> [TASK GOAL] Would you please return the lines of the entries below starting at the line that has "turquoise star <187" and ending at the line that has "turquoise pawn <388", both included, exactly as they are?

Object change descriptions
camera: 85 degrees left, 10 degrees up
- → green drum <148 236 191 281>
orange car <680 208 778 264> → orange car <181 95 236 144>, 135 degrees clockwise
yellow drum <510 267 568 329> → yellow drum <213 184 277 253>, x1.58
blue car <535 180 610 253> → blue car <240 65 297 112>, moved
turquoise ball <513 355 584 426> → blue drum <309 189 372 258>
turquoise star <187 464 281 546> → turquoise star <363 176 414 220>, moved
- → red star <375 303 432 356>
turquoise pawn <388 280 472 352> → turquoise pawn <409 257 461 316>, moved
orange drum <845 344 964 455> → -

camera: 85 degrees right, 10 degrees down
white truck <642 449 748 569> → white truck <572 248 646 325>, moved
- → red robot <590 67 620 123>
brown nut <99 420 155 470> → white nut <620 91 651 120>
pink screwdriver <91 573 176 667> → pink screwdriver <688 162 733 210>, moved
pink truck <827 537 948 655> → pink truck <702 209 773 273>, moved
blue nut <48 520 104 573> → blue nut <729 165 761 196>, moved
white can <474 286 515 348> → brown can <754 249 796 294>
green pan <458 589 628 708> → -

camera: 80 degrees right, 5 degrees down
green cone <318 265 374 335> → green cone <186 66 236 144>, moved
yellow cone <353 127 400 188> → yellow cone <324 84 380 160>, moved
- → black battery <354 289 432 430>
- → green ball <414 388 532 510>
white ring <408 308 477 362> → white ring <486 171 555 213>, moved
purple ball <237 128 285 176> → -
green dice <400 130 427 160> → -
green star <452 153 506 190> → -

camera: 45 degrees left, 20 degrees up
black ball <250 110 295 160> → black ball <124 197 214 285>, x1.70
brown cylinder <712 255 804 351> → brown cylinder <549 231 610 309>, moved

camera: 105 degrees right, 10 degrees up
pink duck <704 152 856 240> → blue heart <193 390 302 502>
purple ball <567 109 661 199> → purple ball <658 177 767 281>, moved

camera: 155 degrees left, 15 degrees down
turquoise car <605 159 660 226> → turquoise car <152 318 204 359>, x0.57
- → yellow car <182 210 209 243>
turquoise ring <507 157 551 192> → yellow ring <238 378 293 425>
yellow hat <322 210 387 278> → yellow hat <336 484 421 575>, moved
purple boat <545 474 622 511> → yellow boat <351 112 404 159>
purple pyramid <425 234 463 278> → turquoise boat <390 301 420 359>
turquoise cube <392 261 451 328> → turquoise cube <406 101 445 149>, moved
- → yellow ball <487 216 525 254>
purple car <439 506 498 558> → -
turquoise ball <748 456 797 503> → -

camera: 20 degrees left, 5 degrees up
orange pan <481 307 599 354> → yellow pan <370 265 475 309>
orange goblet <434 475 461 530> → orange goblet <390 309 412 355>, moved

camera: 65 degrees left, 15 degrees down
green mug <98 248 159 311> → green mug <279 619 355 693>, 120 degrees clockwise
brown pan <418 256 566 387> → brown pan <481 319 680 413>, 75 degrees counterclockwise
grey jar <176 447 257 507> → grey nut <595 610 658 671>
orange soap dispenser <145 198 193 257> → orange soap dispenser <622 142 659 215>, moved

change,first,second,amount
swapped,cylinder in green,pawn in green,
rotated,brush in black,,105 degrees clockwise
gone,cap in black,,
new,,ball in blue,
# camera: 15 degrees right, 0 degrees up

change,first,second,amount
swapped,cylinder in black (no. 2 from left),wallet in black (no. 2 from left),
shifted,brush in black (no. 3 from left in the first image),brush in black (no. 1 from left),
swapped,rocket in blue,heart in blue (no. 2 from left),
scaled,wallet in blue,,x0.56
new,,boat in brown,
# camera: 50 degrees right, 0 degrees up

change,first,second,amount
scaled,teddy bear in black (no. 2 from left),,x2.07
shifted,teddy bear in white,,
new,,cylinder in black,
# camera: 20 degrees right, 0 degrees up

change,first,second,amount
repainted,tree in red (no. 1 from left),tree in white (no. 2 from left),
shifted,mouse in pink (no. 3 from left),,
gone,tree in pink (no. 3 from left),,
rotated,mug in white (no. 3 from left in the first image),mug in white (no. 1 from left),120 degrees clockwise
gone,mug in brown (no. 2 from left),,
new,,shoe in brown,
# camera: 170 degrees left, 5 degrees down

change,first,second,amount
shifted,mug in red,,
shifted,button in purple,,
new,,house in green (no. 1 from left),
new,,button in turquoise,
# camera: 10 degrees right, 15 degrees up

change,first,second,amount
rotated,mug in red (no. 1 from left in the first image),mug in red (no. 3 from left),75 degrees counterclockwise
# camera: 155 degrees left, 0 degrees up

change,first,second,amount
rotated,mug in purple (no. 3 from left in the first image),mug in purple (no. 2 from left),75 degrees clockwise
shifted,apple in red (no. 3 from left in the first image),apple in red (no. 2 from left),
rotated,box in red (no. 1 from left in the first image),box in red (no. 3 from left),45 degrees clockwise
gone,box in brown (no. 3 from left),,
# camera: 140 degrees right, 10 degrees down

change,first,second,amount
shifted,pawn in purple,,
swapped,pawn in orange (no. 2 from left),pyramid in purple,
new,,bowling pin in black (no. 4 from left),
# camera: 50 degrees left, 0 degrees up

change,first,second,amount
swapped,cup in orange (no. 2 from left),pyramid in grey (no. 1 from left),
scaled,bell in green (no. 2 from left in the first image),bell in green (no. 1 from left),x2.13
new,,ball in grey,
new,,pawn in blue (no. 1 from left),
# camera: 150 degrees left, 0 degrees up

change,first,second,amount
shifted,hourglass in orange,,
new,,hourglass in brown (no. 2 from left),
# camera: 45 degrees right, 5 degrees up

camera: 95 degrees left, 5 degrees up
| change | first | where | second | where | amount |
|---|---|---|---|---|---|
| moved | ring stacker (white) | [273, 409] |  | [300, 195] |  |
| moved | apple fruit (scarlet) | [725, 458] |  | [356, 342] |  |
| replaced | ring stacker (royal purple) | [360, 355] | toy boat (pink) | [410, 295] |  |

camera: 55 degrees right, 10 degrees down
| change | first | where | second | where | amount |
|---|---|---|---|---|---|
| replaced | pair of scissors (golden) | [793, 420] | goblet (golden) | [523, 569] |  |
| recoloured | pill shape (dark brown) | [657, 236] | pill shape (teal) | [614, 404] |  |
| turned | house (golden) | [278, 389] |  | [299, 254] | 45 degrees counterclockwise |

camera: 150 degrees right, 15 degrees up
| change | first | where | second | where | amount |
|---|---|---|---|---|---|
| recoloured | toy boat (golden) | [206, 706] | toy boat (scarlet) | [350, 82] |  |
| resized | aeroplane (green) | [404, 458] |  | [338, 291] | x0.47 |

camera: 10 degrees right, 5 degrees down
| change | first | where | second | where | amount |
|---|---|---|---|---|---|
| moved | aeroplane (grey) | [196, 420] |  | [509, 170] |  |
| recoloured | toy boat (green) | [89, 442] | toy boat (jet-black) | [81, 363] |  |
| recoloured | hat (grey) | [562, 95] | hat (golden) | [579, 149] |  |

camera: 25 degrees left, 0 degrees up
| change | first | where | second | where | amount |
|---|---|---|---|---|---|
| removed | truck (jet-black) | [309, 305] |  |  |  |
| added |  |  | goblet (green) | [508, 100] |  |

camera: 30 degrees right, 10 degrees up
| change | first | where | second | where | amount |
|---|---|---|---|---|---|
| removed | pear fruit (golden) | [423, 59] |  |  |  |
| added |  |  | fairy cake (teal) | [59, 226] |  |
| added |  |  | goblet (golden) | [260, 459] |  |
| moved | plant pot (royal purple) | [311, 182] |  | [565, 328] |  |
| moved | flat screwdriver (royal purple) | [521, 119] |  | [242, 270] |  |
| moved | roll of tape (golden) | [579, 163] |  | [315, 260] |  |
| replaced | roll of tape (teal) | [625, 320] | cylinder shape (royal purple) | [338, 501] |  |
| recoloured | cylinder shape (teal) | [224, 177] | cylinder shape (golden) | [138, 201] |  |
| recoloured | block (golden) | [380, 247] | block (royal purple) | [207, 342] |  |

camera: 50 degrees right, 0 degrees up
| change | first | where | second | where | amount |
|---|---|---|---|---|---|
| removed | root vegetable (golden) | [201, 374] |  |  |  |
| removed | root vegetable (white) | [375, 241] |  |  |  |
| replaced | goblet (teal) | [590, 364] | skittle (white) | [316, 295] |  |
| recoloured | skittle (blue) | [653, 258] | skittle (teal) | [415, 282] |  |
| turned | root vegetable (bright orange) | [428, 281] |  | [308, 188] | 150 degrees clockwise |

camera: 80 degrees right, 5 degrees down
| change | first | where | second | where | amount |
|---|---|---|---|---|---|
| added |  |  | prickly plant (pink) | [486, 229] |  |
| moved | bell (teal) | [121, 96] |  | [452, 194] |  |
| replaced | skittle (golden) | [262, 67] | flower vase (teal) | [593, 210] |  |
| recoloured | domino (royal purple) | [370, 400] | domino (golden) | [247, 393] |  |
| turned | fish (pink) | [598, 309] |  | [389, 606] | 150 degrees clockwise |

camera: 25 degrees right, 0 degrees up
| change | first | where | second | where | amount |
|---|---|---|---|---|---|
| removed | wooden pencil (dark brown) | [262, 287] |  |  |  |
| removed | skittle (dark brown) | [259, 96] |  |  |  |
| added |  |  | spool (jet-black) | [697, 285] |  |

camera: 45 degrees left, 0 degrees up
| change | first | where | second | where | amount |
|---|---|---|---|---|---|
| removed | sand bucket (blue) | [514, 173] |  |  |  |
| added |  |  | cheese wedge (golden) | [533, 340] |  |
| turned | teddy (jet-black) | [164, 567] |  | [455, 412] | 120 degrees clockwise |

> [ANSWER BELOW]
turquoise star <187 464 281 546> → turquoise star <363 176 414 220>, moved
- → red star <375 303 432 356>
turquoise pawn <388 280 472 352> → turquoise pawn <409 257 461 316>, moved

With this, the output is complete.